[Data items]
(begin)
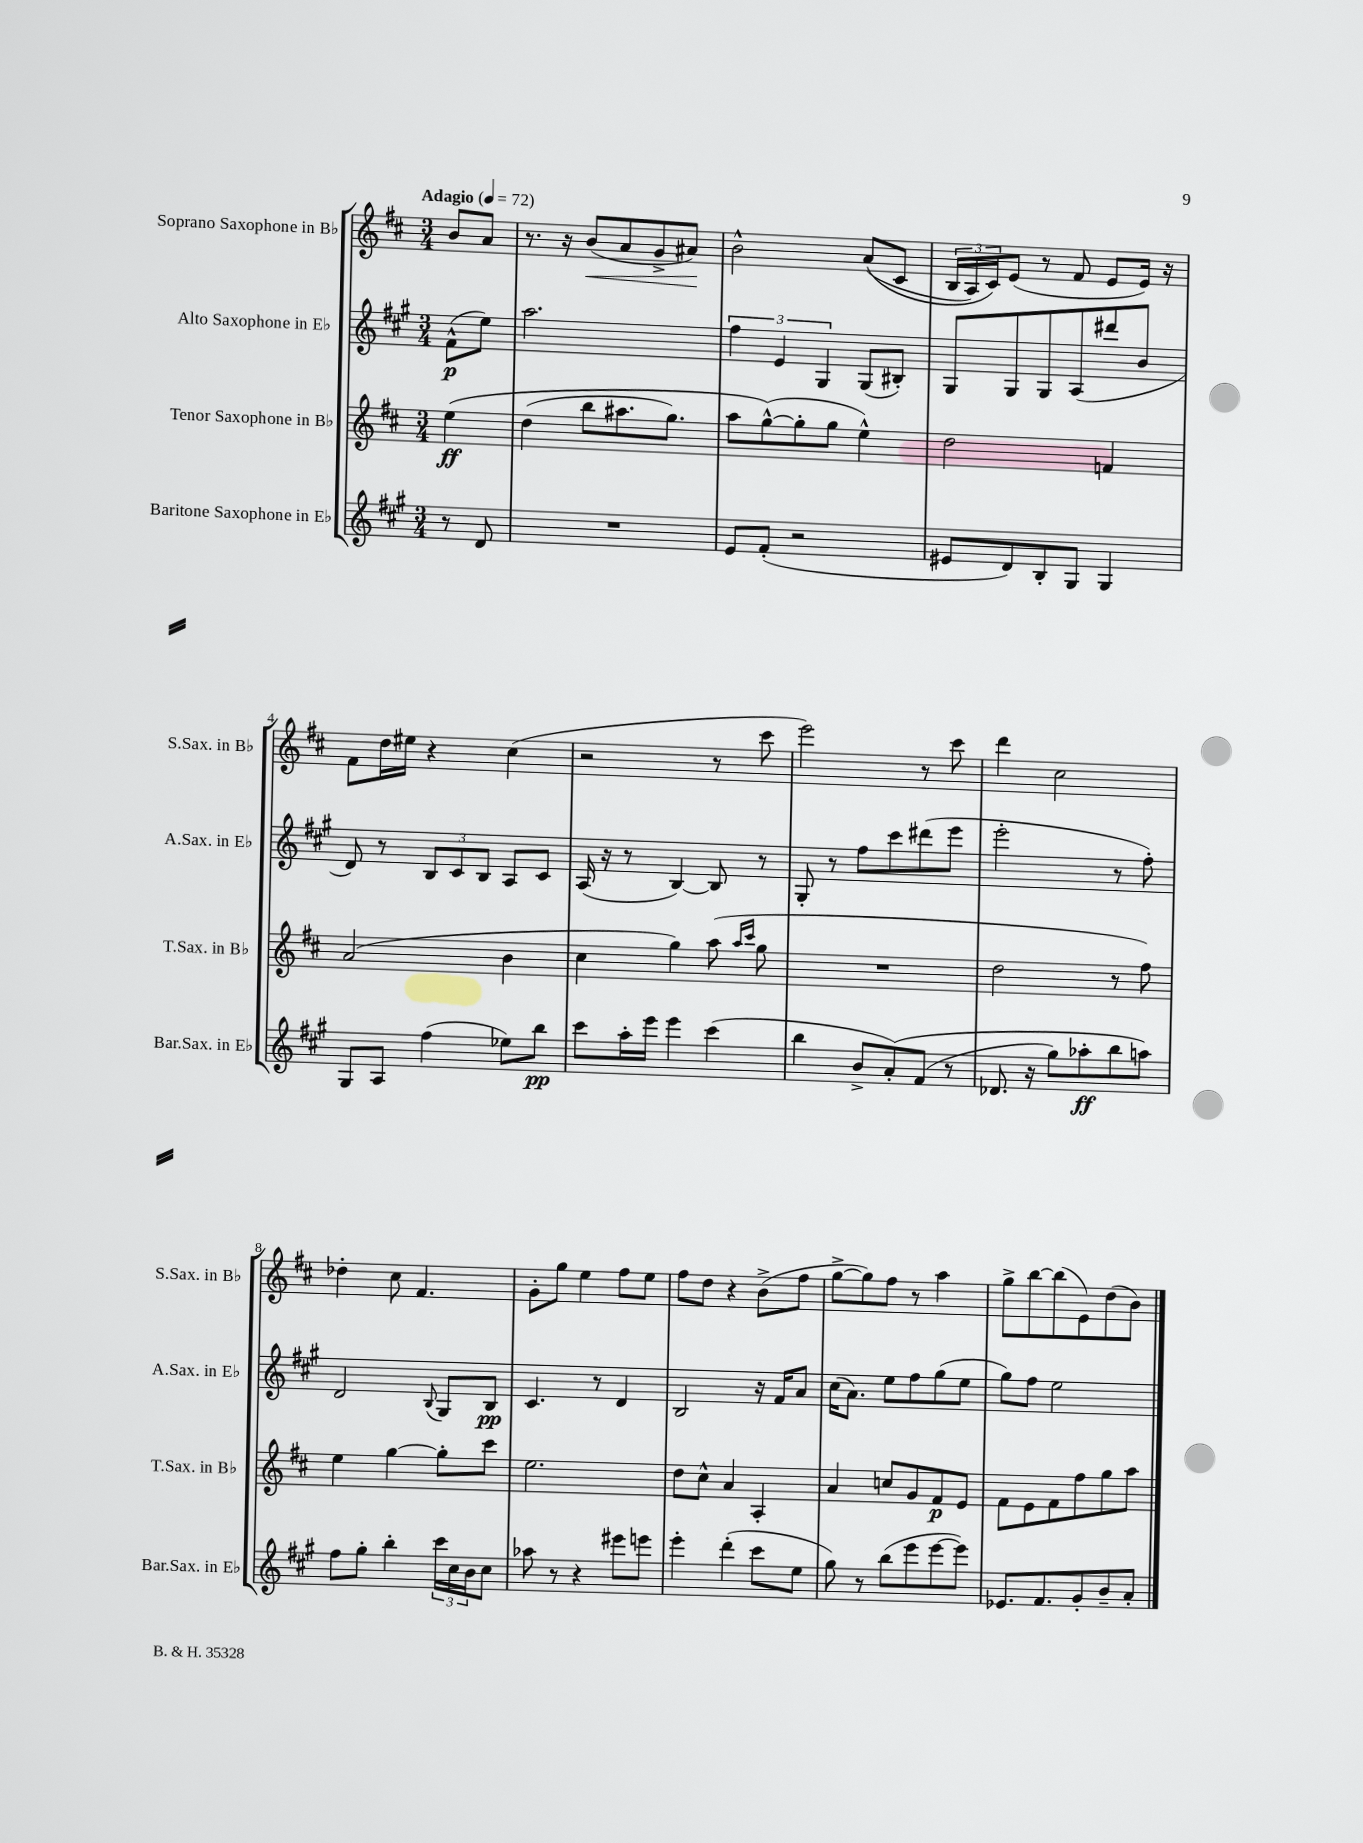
<<
\new StaffGroup <<
\new Staff = "s0" \with { instrumentName = "Soprano Saxophone in Bb" shortInstrumentName = "S.Sax. in Bb" } {
    \clef treble \key d \major \numericTimeSignature \time 3/4 \partial 4 \tempo "Adagio" 4 = 72
    b'8 a'8 |
    r8. r16 b'8\<( a'8 g'8-> ais'8\!) |
    b'2-^ a'8(\( cis'8 |
    \tuplet 3/2 { b16 a16) cis'16\) } e'8( r8 fis'8 e'8 e'16) r16 |
    fis'8 d''16 eis''16 r4 cis''4( |
    r2 r8 cis'''8 |
    e'''2) r8 cis'''8 |
    d'''4 cis''2 |
    des''4-. cis''8 fis'4. |
    g'8-. g''8 e''4 fis''8 e''8 |
    fis''8 d''8 r4 b'8->( fis''8 |
    g''8~-> g''8) fis''8 r8 a''4 |
    g''8-> b''8~ b''8( e'8) d''8( b'8) \bar "|." |
}
\new Staff = "s1" \with { instrumentName = "Alto Saxophone in Eb" shortInstrumentName = "A.Sax. in Eb" } {
    \clef treble \key a \major \numericTimeSignature \time 3/4 \partial 4
    fis'8-^\p( e''8) |
    a''2. |
    \tuplet 3/2 { fis''4 e'4 gis4 } gis8( bis8-.) |
    gis8 gis8 gis8 a8( dis'''8 b'8 |
    d'8) r8 \tuplet 3/2 { b8 cis'8 b8 } a8 cis'8 |
    a16( r16 r8 b4~) b8 r8 |
    gis8-. r8 fis''8 cis'''8 dis'''8( e'''8 |
    e'''2-. r8 fis''8-.) |
    d'2 \appoggiatura { b8 } gis8 b8\pp |
    cis'4. r8 d'4 |
    b2 r16 fis'16 a'8 |
    cis''16( a'8.) e''8 fis''8 gis''8( e''8 |
    gis''8) fis''8 e''2 \bar "|." |
}
\new Staff = "s2" \with { instrumentName = "Tenor Saxophone in Bb" shortInstrumentName = "T.Sax. in Bb" } {
    \clef treble \key d \major \numericTimeSignature \time 3/4 \partial 4
    e''4\ff\( |
    d''4( b''8 ais''8. g''8.) |
    a''8 g''8~-^(\) g''8-. g''8 e''4-^) |
    d''2 f'4 |
    a'2( b'4 |
    cis''4 g''4) a''8( \grace { a''16 cis'''16 } g''8 |
    R2. |
    d''2 r8 fis''8) |
    e''4 g''4~ g''8-. cis'''8 |
    e''2. |
    d''8 cis''8-^ a'4 a4-. |
    a'4 c''8 g'8 fis'8\p e'8 |
    fis'8 e'8 fis'8 fis''8 g''8 a''8 \bar "|." |
}
\new Staff = "s3" \with { instrumentName = "Baritone Saxophone in Eb" shortInstrumentName = "Bar.Sax. in Eb" } {
    \clef treble \key a \major \numericTimeSignature \time 3/4 \partial 4
    r8 d'8 |
    R2. |
    e'8 fis'8-.( r2 |
    eis'8 d'8) b8-. gis8 gis4 |
    gis8 a8 fis''4( ees''8) b''8\pp |
    cis'''8 a''16-. e'''16 e'''4 cis'''4( |
    b''4 b'8-> a'8-.)\( fis'8( r8 |
    des'8. r16 gis''8) aes''8-.\ff b''8 a''8\) |
    fis''8 gis''8-. b''4-. \tuplet 3/2 { cis'''16 cis''16 b'16 } cis''8 |
    aes''8 r8 r4 eis'''8 e'''8 |
    e'''4-. d'''4-.( cis'''8 e''8 |
    gis''8) r8 b''8( e'''8 e'''8~ e'''8) |
    ees'8. fis'8. gis'8-. b'8-- a'8-. \bar "|." |
}
>>
>>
(end)
Turn the lines above into a numbered list, skipping any blank lines. Leave the pictures out of your answer.

1. <<
2. \new StaffGroup <<
3. \new Staff = "s0" \with { instrumentName = "Soprano Saxophone in Bb" shortInstrumentName = "S.Sax. in Bb" } {
4.     \clef treble \key d \major \numericTimeSignature \time 3/4 \partial 4 \tempo "Adagio" 4 = 72
5.     b'8 a'8 |
6.     r8. r16 b'8\<( a'8 g'8-> ais'8\!) |
7.     b'2-^ a'8(\( cis'8 |
8.     \tuplet 3/2 { b16 a16) cis'16\) } e'8( r8 fis'8 e'8 e'16) r16 |
9.     fis'8 d''16 eis''16 r4 cis''4( |
10.     r2 r8 cis'''8 |
11.     e'''2) r8 cis'''8 |
12.     d'''4 cis''2 |
13.     des''4-. cis''8 fis'4. |
14.     g'8-. g''8 e''4 fis''8 e''8 |
15.     fis''8 d''8 r4 b'8->( fis''8 |
16.     g''8~-> g''8) fis''8 r8 a''4 |
17.     g''8-> b''8~ b''8( e'8) d''8( b'8) \bar "|." |
18. }
19. \new Staff = "s1" \with { instrumentName = "Alto Saxophone in Eb" shortInstrumentName = "A.Sax. in Eb" } {
20.     \clef treble \key a \major \numericTimeSignature \time 3/4 \partial 4
21.     fis'8-^\p( e''8) |
22.     a''2. |
23.     \tuplet 3/2 { fis''4 e'4 gis4 } gis8( bis8-.) |
24.     gis8 gis8 gis8 a8( dis'''8 b'8 |
25.     d'8) r8 \tuplet 3/2 { b8 cis'8 b8 } a8 cis'8 |
26.     a16( r16 r8 b4~) b8 r8 |
27.     gis8-. r8 fis''8 cis'''8 dis'''8( e'''8 |
28.     e'''2-. r8 fis''8-.) |
29.     d'2 \appoggiatura { b8 } gis8 b8\pp |
30.     cis'4. r8 d'4 |
31.     b2 r16 fis'16 a'8 |
32.     cis''16( a'8.) e''8 fis''8 gis''8( e''8 |
33.     gis''8) fis''8 e''2 \bar "|." |
34. }
35. \new Staff = "s2" \with { instrumentName = "Tenor Saxophone in Bb" shortInstrumentName = "T.Sax. in Bb" } {
36.     \clef treble \key d \major \numericTimeSignature \time 3/4 \partial 4
37.     e''4\ff\( |
38.     d''4( b''8 ais''8. g''8.) |
39.     a''8 g''8~-^(\) g''8-. g''8 e''4-^) |
40.     d''2 f'4 |
41.     a'2( b'4 |
42.     cis''4 g''4) a''8( \grace { a''16 cis'''16 } g''8 |
43.     R2. |
44.     d''2 r8 fis''8) |
45.     e''4 g''4~ g''8-. cis'''8 |
46.     e''2. |
47.     d''8 cis''8-^ a'4 a4-. |
48.     a'4 c''8 g'8 fis'8\p e'8 |
49.     fis'8 e'8 fis'8 fis''8 g''8 a''8 \bar "|." |
50. }
51. \new Staff = "s3" \with { instrumentName = "Baritone Saxophone in Eb" shortInstrumentName = "Bar.Sax. in Eb" } {
52.     \clef treble \key a \major \numericTimeSignature \time 3/4 \partial 4
53.     r8 d'8 |
54.     R2. |
55.     e'8 fis'8-.( r2 |
56.     eis'8 d'8) b8-. gis8 gis4 |
57.     gis8 a8 fis''4( ees''8) b''8\pp |
58.     cis'''8 a''16-. e'''16 e'''4 cis'''4( |
59.     b''4 b'8-> a'8-.)\( fis'8( r8 |
60.     des'8. r16 gis''8) aes''8-.\ff b''8 a''8\) |
61.     fis''8 gis''8-. b''4-. \tuplet 3/2 { cis'''16 cis''16 b'16 } cis''8 |
62.     aes''8 r8 r4 eis'''8 e'''8 |
63.     e'''4-. d'''4-.( cis'''8 e''8 |
64.     gis''8) r8 b''8( e'''8 e'''8~ e'''8) |
65.     ees'8. fis'8. gis'8-. b'8-- a'8-. \bar "|." |
66. }
67. >>
68. >>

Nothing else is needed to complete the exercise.